### Work to complete
Write out all of the entries that follow, word for word, but skip the pictures.

[Object transformation records]
+++

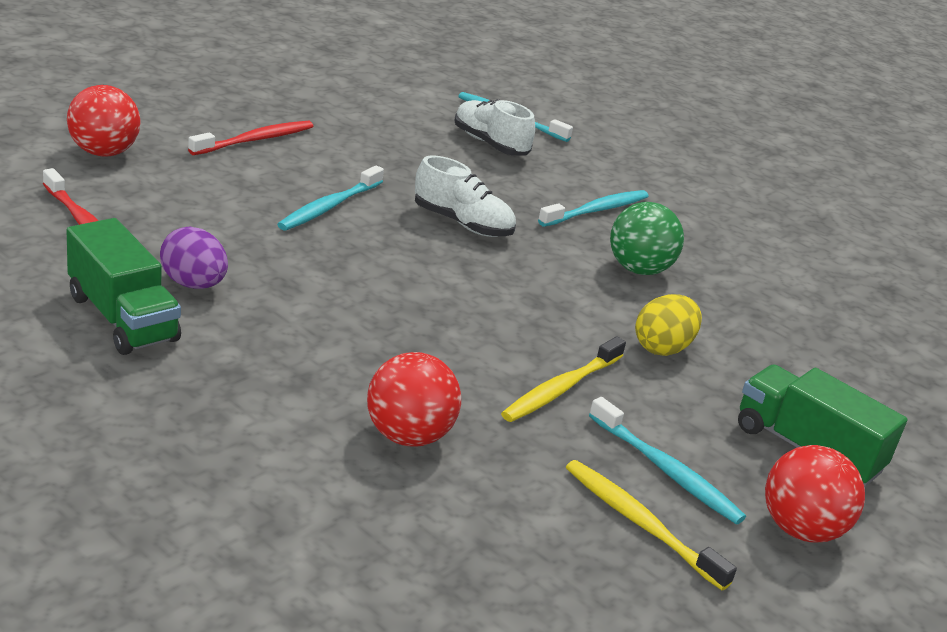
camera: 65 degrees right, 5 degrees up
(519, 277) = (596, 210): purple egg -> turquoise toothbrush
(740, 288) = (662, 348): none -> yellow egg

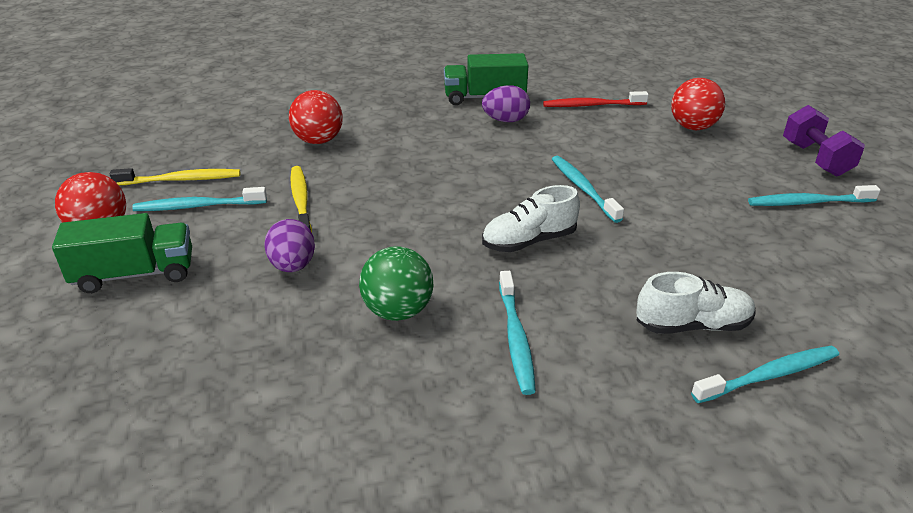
camera: 130 degrees right, 5 degrees up
(135, 89) = (815, 159): none -> purple dumbbell
(240, 96) = (808, 202): none -> turquoise toothbrush
(255, 140) = (710, 187): red toothbrush -> none
(662, 348) = (293, 266): yellow egg -> purple egg

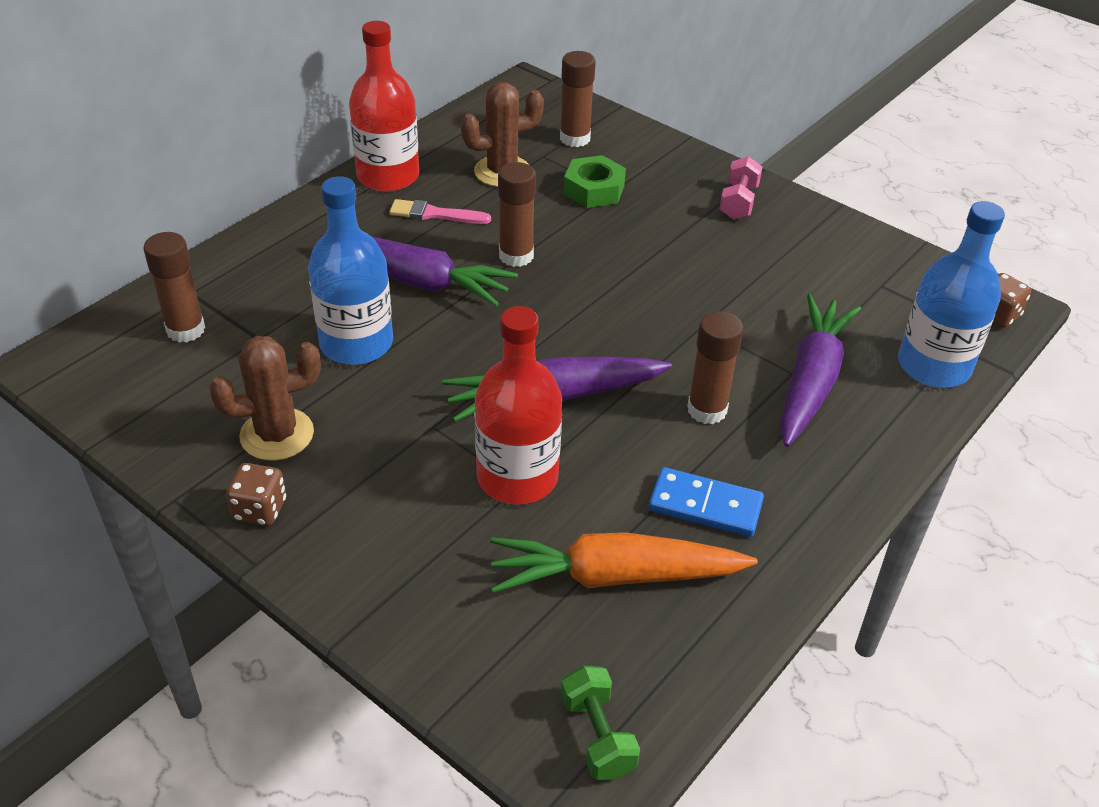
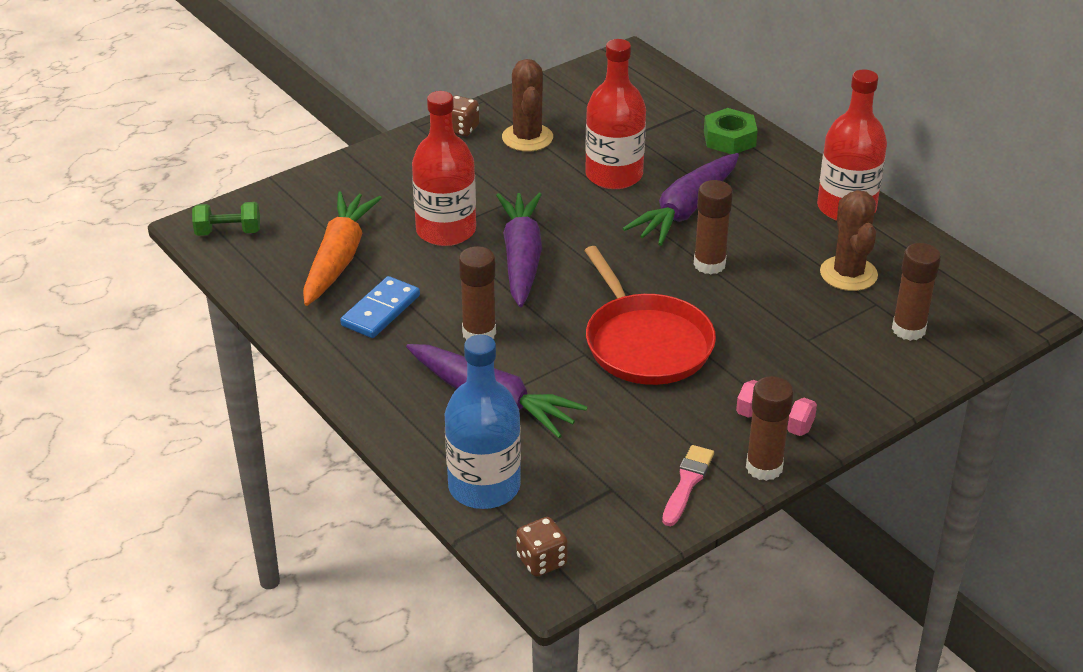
camera: 105 degrees right, 5 degrees down
(185, 330) = (650, 106): brown glue stick -> brown glue stick (764, 467)
(356, 343) = (614, 175): blue bottle -> red bottle
(435, 214) = (781, 227): pink brush -> pink brush (687, 483)
(594, 190) = (810, 326): green nut -> green nut (729, 139)
(665, 286) = (646, 343): none -> red pan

+++

### Reply to the exercise
camera: 65 degrees right, 5 degrees up
(519, 277) = (596, 210): purple egg -> turquoise toothbrush
(740, 288) = (662, 348): none -> yellow egg

camera: 130 degrees right, 5 degrees up
(135, 89) = (815, 159): none -> purple dumbbell
(240, 96) = (808, 202): none -> turquoise toothbrush
(255, 140) = (710, 187): red toothbrush -> none
(662, 348) = (293, 266): yellow egg -> purple egg

camera: 105 degrees right, 5 degrees down
(185, 330) = (650, 106): brown glue stick -> brown glue stick (764, 467)
(356, 343) = (614, 175): blue bottle -> red bottle
(435, 214) = (781, 227): pink brush -> pink brush (687, 483)
(594, 190) = (810, 326): green nut -> green nut (729, 139)
(665, 286) = (646, 343): none -> red pan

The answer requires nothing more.